Challenge => Please print all of the material below, word for word.

Saved data entries
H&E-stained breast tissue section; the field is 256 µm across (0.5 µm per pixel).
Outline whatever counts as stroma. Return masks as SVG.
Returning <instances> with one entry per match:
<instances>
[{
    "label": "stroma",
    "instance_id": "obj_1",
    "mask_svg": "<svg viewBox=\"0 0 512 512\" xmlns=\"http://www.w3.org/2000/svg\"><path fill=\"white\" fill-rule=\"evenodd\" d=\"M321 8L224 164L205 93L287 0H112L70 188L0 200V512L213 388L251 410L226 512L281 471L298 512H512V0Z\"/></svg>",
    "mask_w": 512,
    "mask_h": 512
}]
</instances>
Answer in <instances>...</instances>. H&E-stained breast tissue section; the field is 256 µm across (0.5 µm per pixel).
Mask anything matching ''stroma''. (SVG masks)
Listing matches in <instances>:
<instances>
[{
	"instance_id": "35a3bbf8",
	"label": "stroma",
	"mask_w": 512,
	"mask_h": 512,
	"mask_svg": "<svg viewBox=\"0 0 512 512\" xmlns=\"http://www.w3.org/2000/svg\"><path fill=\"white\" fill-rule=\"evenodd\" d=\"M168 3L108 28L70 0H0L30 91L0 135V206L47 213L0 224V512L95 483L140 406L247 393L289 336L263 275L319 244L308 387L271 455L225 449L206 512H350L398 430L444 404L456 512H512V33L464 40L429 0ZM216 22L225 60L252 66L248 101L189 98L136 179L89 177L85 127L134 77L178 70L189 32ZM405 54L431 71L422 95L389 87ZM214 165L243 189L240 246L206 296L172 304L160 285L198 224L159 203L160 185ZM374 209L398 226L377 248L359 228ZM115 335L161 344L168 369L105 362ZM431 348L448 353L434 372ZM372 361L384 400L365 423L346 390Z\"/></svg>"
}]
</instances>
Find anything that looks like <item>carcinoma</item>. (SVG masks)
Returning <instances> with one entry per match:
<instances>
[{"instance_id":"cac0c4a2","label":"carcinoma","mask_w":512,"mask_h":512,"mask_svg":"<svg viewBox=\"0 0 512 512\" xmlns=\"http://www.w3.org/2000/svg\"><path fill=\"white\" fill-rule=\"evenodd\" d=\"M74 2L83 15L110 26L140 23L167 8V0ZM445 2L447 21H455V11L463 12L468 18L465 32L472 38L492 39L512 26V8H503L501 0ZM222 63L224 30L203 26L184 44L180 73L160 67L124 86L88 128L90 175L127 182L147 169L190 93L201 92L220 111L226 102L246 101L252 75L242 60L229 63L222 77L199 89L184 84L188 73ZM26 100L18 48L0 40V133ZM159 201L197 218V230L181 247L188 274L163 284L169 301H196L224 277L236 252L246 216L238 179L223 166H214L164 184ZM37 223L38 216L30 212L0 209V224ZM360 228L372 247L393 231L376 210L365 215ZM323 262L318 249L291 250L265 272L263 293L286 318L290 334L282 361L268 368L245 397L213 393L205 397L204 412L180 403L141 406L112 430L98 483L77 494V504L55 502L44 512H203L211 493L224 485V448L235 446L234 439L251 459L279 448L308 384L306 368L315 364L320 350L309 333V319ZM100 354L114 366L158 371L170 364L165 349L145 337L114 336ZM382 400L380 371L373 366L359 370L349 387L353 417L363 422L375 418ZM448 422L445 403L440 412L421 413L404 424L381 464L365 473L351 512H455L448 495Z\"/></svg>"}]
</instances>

Solution to the problem =>
H&E-stained breast tissue section; the field is 256 µm across (0.5 µm per pixel).
Outline whatever counts as stroma. Return masks as SVG.
Returning <instances> with one entry per match:
<instances>
[{
    "label": "stroma",
    "instance_id": "obj_1",
    "mask_svg": "<svg viewBox=\"0 0 512 512\" xmlns=\"http://www.w3.org/2000/svg\"><path fill=\"white\" fill-rule=\"evenodd\" d=\"M321 8L224 164L205 93L287 0H112L70 188L0 200V512L213 388L251 410L226 512L281 471L298 512H512V0Z\"/></svg>",
    "mask_w": 512,
    "mask_h": 512
}]
</instances>
Answer in <instances>...</instances>. H&E-stained breast tissue section; the field is 256 µm across (0.5 µm per pixel).
Mask anything matching ''stroma''. (SVG masks)
Listing matches in <instances>:
<instances>
[{
	"instance_id": "35a3bbf8",
	"label": "stroma",
	"mask_w": 512,
	"mask_h": 512,
	"mask_svg": "<svg viewBox=\"0 0 512 512\" xmlns=\"http://www.w3.org/2000/svg\"><path fill=\"white\" fill-rule=\"evenodd\" d=\"M168 3L108 28L70 0H0L30 91L0 135V206L47 213L0 224V512L95 483L140 406L247 393L289 336L263 275L319 244L308 387L271 455L225 449L206 512H350L398 430L444 404L456 512H512V33L464 40L429 0ZM216 22L225 60L252 66L248 101L189 98L136 179L89 177L85 127L134 77L178 70L189 32ZM405 54L431 71L422 95L389 87ZM214 165L243 189L240 246L206 296L172 304L160 285L198 224L159 203L160 185ZM374 209L398 226L377 248L359 228ZM115 335L161 344L168 369L105 362ZM431 348L448 353L434 372ZM372 361L384 400L365 423L346 390Z\"/></svg>"
}]
</instances>
Find anything that looks like <item>carcinoma</item>. (SVG masks)
Returning <instances> with one entry per match:
<instances>
[{"instance_id":"cac0c4a2","label":"carcinoma","mask_w":512,"mask_h":512,"mask_svg":"<svg viewBox=\"0 0 512 512\" xmlns=\"http://www.w3.org/2000/svg\"><path fill=\"white\" fill-rule=\"evenodd\" d=\"M74 2L83 15L110 26L140 23L167 8V0ZM445 2L447 21H455V11L463 12L468 18L465 32L472 38L492 39L512 26V8H503L501 0ZM222 63L224 30L203 26L184 44L180 73L160 67L124 86L88 128L90 175L127 182L147 169L190 93L201 92L220 111L226 102L246 101L252 75L242 60L229 63L222 77L199 89L184 84L188 73ZM26 100L18 48L0 40V133ZM159 201L197 218V230L181 247L188 274L163 284L169 301H196L224 277L236 252L246 216L238 179L223 166H214L164 184ZM37 223L38 216L30 212L0 209V224ZM360 228L372 247L393 231L376 210L365 215ZM323 262L318 249L291 250L265 272L263 293L286 318L290 334L282 361L268 368L245 397L213 393L205 397L204 412L180 403L141 406L112 430L98 483L77 494V504L55 502L44 512H203L211 493L224 485V448L235 446L234 439L251 459L279 448L308 384L306 368L315 364L320 350L309 333V319ZM100 354L114 366L158 371L170 364L165 349L145 337L114 336ZM382 400L380 371L373 366L359 370L349 387L353 417L363 422L375 418ZM448 422L445 403L440 412L421 413L404 424L381 464L365 473L351 512H455L448 495Z\"/></svg>"}]
</instances>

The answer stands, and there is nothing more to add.